### What the exercise asks
Type the entries out again exactly as they read, but leave every picture behind.
Material for this task Block Start
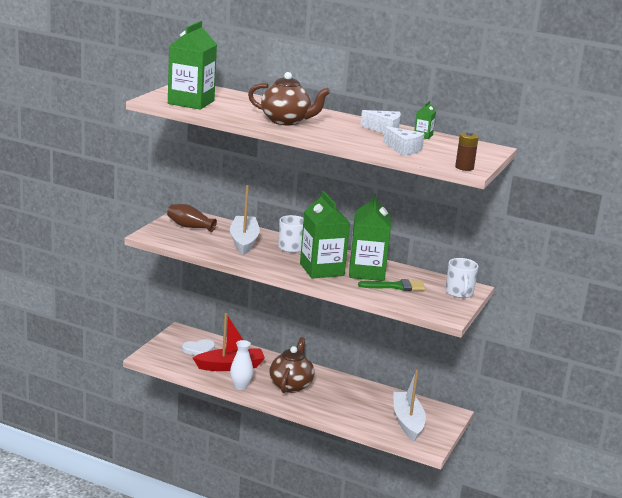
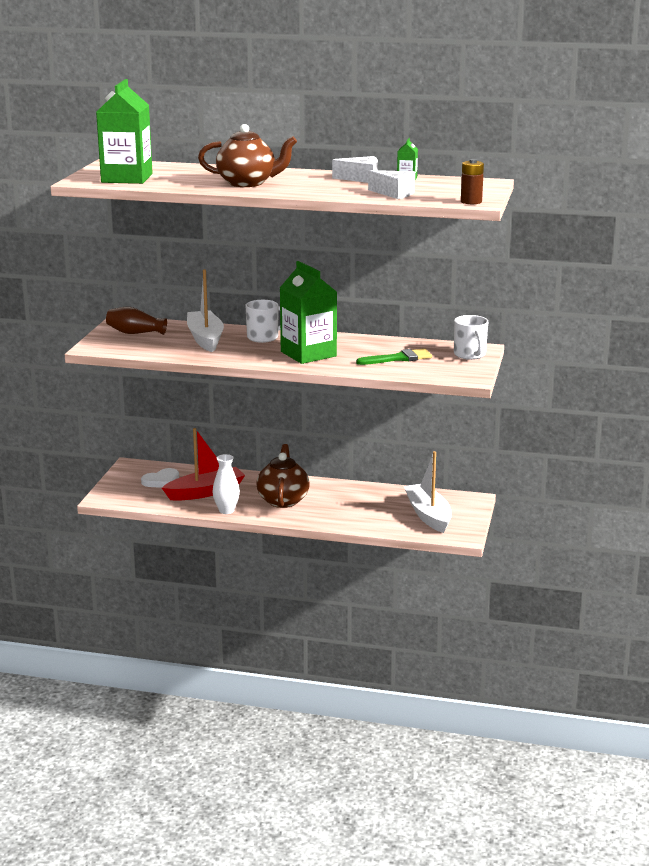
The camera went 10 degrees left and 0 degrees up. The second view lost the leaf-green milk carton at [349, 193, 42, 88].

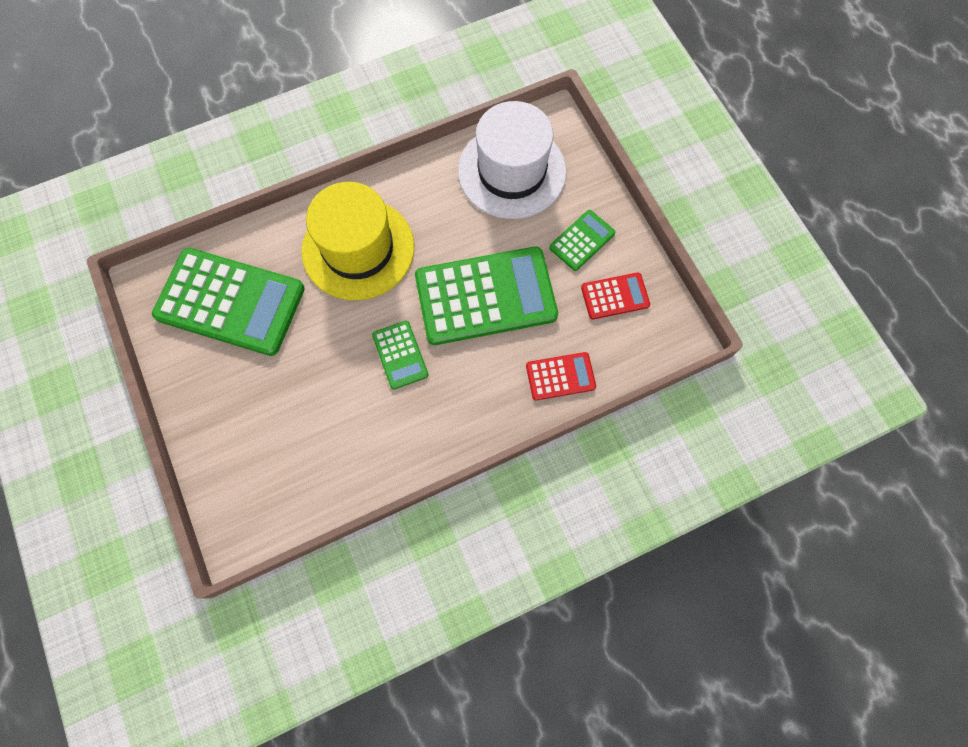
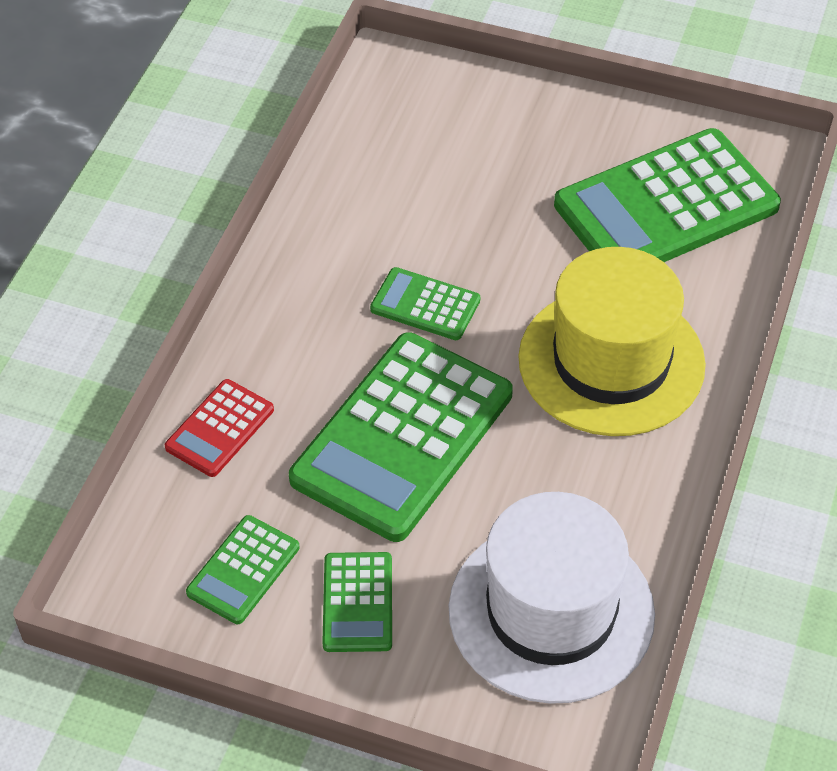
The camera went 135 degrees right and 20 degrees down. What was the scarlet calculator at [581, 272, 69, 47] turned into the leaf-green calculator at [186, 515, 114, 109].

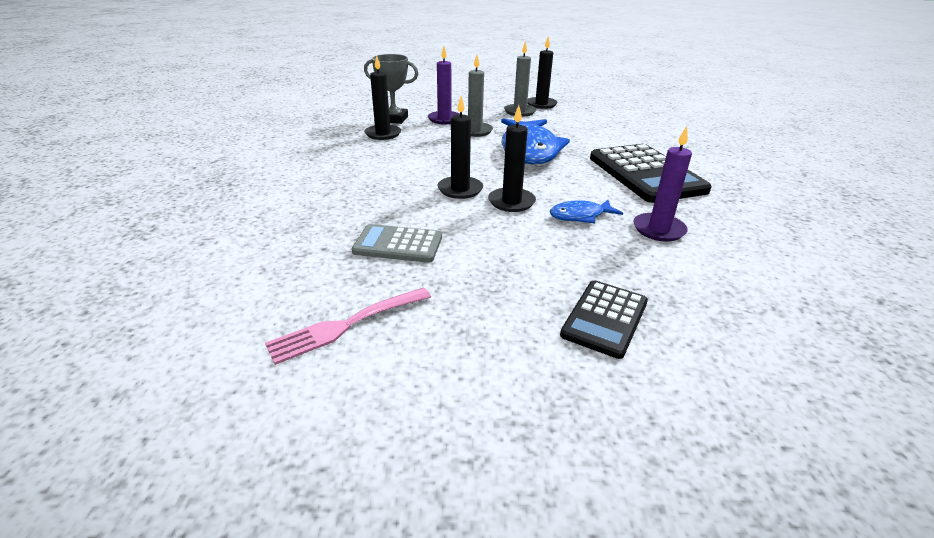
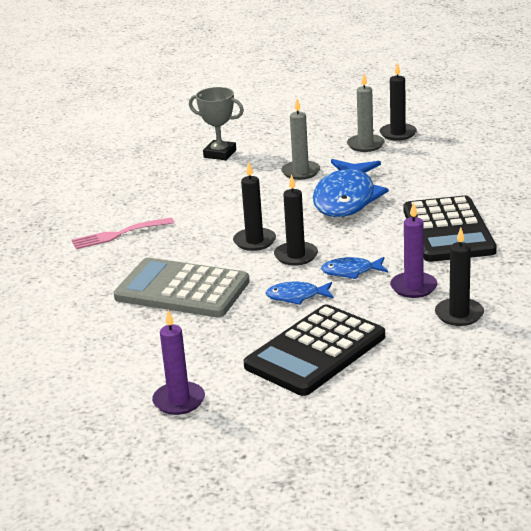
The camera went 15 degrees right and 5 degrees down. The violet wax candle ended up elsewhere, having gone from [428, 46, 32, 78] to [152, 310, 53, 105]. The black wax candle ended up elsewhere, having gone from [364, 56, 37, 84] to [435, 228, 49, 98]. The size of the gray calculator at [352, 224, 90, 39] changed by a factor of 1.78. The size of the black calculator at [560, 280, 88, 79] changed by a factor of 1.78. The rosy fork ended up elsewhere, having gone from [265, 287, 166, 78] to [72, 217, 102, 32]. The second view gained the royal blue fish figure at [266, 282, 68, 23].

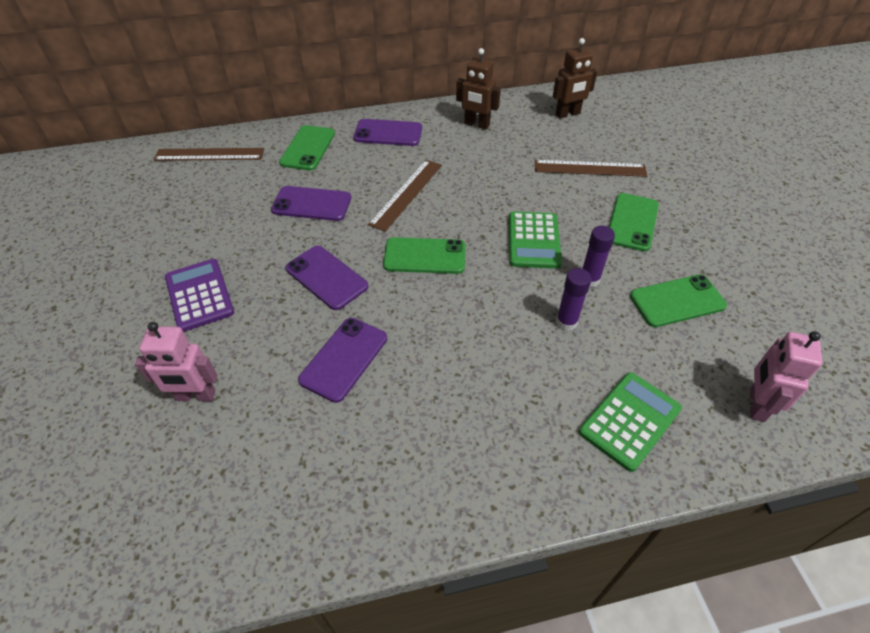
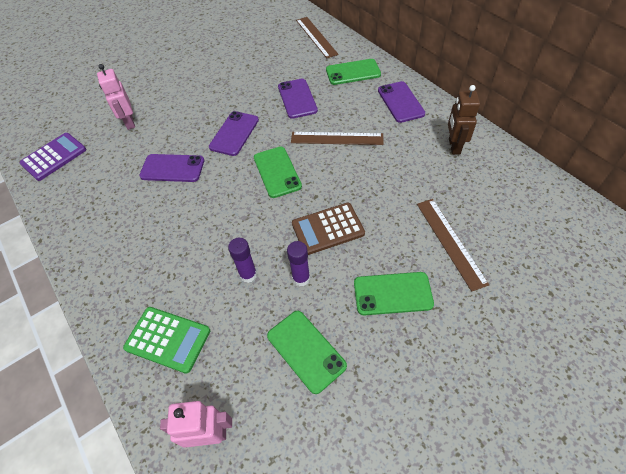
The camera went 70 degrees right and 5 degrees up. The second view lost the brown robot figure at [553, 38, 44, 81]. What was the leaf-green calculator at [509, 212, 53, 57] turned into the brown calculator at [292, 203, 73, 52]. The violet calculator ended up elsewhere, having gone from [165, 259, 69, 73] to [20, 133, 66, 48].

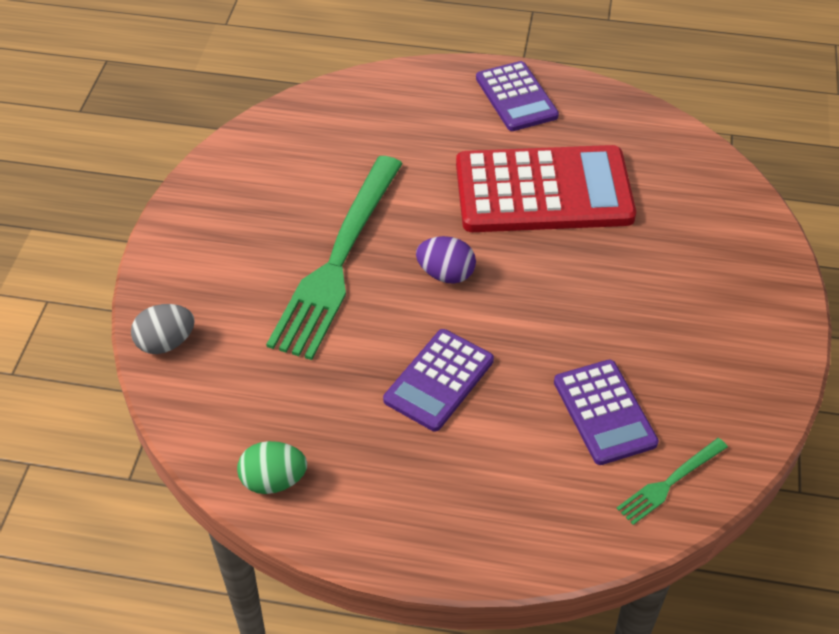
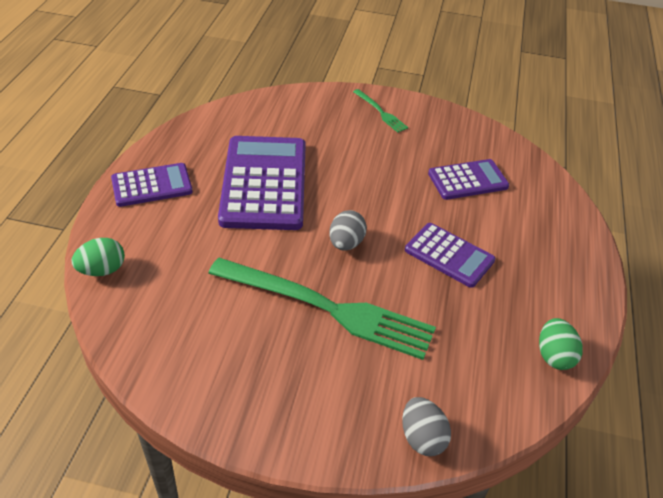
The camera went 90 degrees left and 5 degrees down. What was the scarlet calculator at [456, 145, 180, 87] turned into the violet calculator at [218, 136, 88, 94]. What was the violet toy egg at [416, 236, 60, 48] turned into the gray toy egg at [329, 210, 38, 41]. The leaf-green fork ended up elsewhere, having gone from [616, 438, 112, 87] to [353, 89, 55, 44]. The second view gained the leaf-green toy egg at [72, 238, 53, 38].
Material for this task Block End
### Answer space
The camera went 10 degrees left and 0 degrees up. The second view lost the leaf-green milk carton at [349, 193, 42, 88].

The camera went 135 degrees right and 20 degrees down. What was the scarlet calculator at [581, 272, 69, 47] turned into the leaf-green calculator at [186, 515, 114, 109].

The camera went 15 degrees right and 5 degrees down. The violet wax candle ended up elsewhere, having gone from [428, 46, 32, 78] to [152, 310, 53, 105]. The black wax candle ended up elsewhere, having gone from [364, 56, 37, 84] to [435, 228, 49, 98]. The size of the gray calculator at [352, 224, 90, 39] changed by a factor of 1.78. The size of the black calculator at [560, 280, 88, 79] changed by a factor of 1.78. The rosy fork ended up elsewhere, having gone from [265, 287, 166, 78] to [72, 217, 102, 32]. The second view gained the royal blue fish figure at [266, 282, 68, 23].

The camera went 70 degrees right and 5 degrees up. The second view lost the brown robot figure at [553, 38, 44, 81]. What was the leaf-green calculator at [509, 212, 53, 57] turned into the brown calculator at [292, 203, 73, 52]. The violet calculator ended up elsewhere, having gone from [165, 259, 69, 73] to [20, 133, 66, 48].

The camera went 90 degrees left and 5 degrees down. What was the scarlet calculator at [456, 145, 180, 87] turned into the violet calculator at [218, 136, 88, 94]. What was the violet toy egg at [416, 236, 60, 48] turned into the gray toy egg at [329, 210, 38, 41]. The leaf-green fork ended up elsewhere, having gone from [616, 438, 112, 87] to [353, 89, 55, 44]. The second view gained the leaf-green toy egg at [72, 238, 53, 38].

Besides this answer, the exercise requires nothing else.